- [Your assignment]
Transcribe the entries exactly as they stand below, passing over any picture.

Image comparison data
........

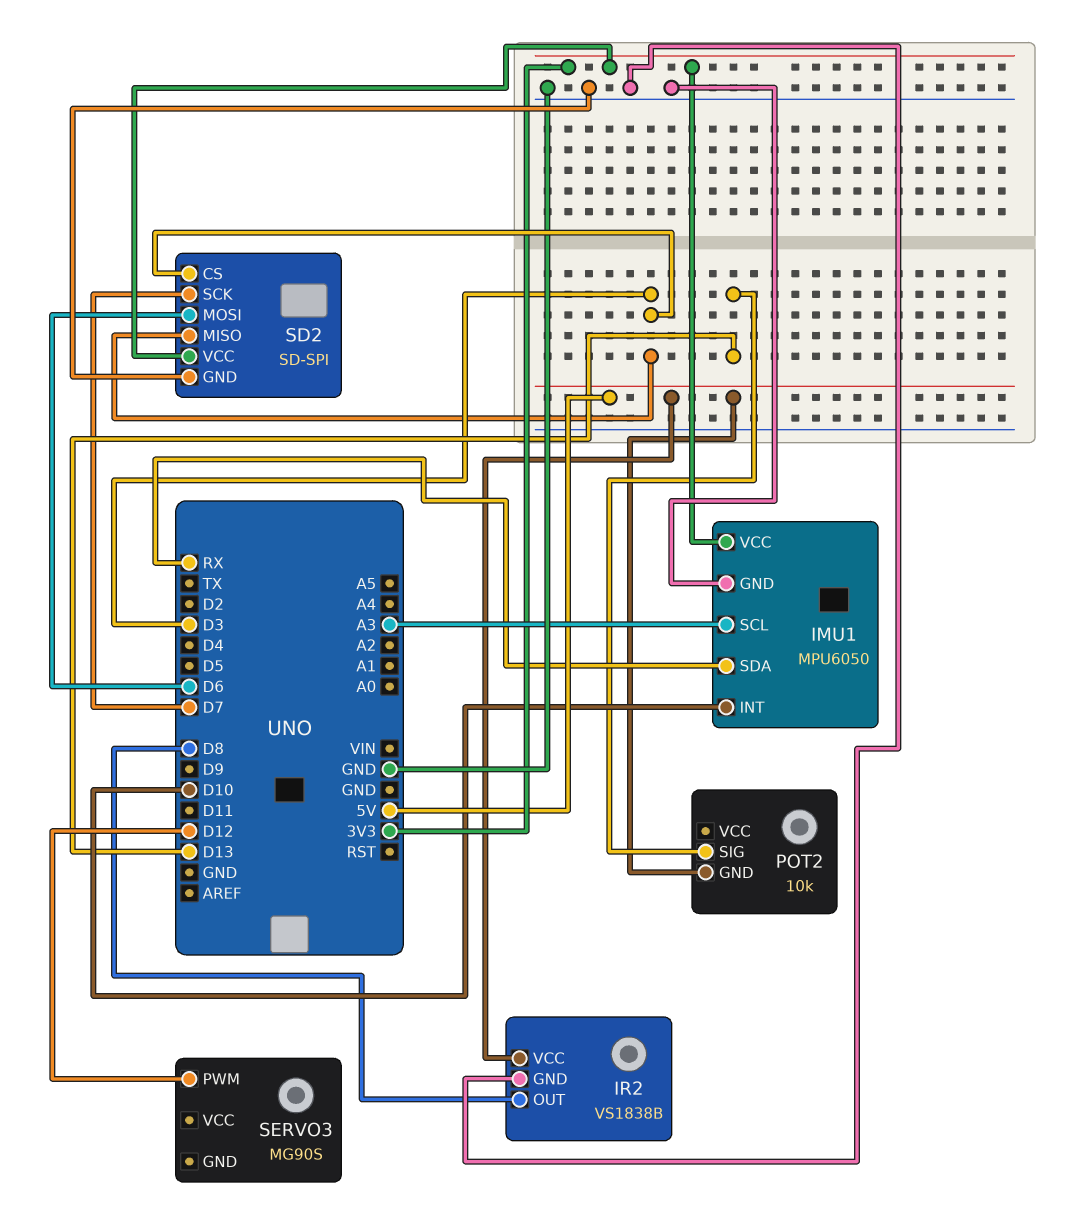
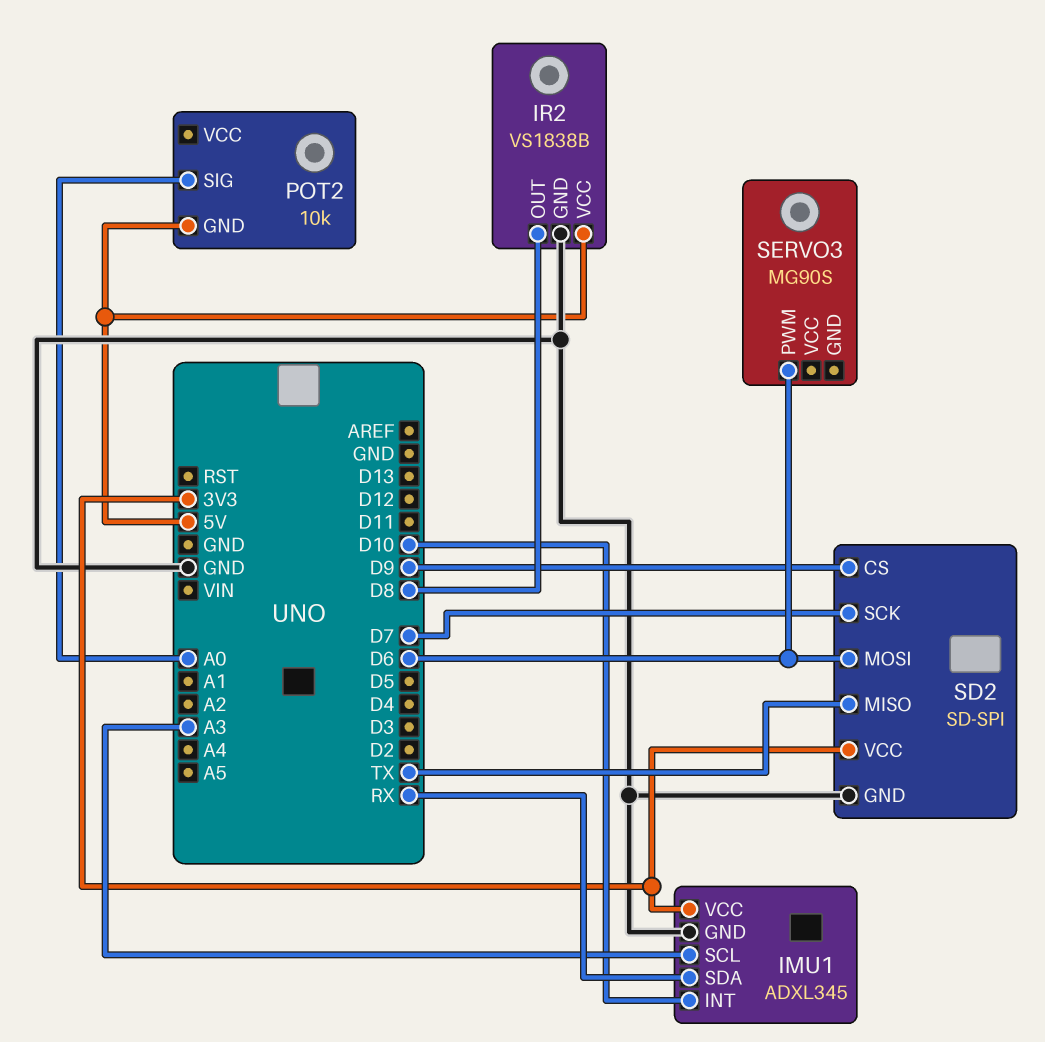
IMU1: MPU6050 -> ADXL345
POT2 pin SIG: D13 -> A0
SD2 pin CS: D3 -> D9
SD2 pin MISO: D3 -> TX
SERVO3 pin PWM: D12 -> D6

........

- [Solution to this problem]
IMU1: MPU6050 -> ADXL345
POT2 pin SIG: D13 -> A0
SD2 pin CS: D3 -> D9
SD2 pin MISO: D3 -> TX
SERVO3 pin PWM: D12 -> D6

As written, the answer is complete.